[Data for locating words and elements]

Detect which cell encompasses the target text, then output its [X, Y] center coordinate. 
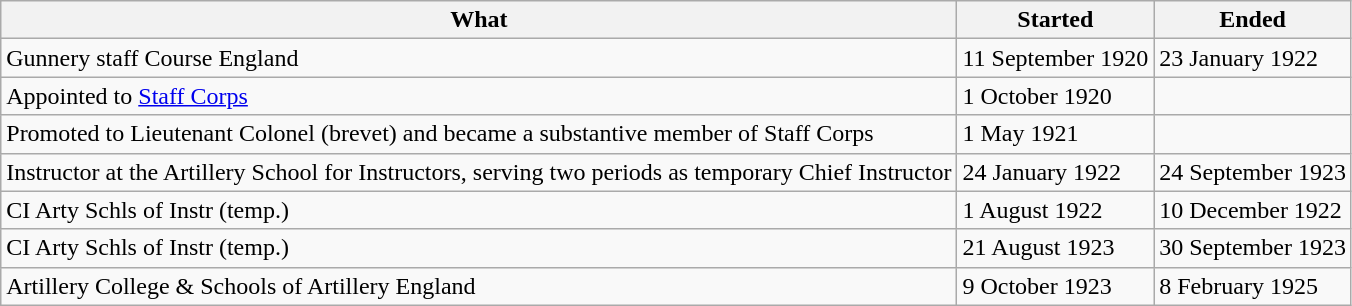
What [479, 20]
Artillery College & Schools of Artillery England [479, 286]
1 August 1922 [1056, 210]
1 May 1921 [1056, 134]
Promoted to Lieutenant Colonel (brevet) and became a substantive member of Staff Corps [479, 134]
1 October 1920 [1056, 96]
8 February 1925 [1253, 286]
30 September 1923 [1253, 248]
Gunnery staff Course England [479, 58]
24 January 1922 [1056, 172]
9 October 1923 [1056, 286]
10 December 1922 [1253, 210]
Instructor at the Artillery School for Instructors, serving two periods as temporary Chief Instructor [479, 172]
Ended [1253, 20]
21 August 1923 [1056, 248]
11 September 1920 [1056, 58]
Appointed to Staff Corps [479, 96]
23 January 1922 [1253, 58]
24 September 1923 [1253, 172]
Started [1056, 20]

---

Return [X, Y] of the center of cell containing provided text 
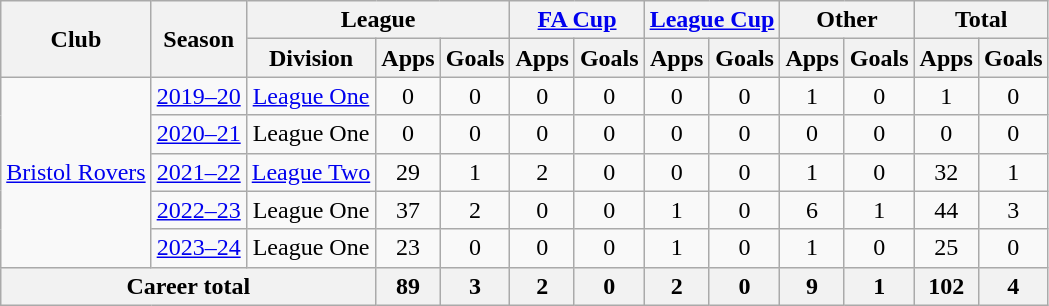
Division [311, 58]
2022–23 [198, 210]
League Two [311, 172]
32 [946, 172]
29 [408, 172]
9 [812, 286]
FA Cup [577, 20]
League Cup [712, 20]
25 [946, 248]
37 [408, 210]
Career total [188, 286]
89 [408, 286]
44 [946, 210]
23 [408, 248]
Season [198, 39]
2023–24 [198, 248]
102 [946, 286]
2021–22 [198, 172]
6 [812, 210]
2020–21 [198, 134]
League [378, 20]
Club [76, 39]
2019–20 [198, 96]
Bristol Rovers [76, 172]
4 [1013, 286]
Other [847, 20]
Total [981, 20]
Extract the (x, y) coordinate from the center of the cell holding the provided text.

-- Task goal --
Please reproduce the data lines word for word, beginning at the line that contains "What [479, 20]" and stopping after the line that contains "9 October 1923 [1056, 286]".

-- Complete answer --
What [479, 20]
Artillery College & Schools of Artillery England [479, 286]
1 August 1922 [1056, 210]
1 May 1921 [1056, 134]
Promoted to Lieutenant Colonel (brevet) and became a substantive member of Staff Corps [479, 134]
1 October 1920 [1056, 96]
8 February 1925 [1253, 286]
30 September 1923 [1253, 248]
Gunnery staff Course England [479, 58]
24 January 1922 [1056, 172]
9 October 1923 [1056, 286]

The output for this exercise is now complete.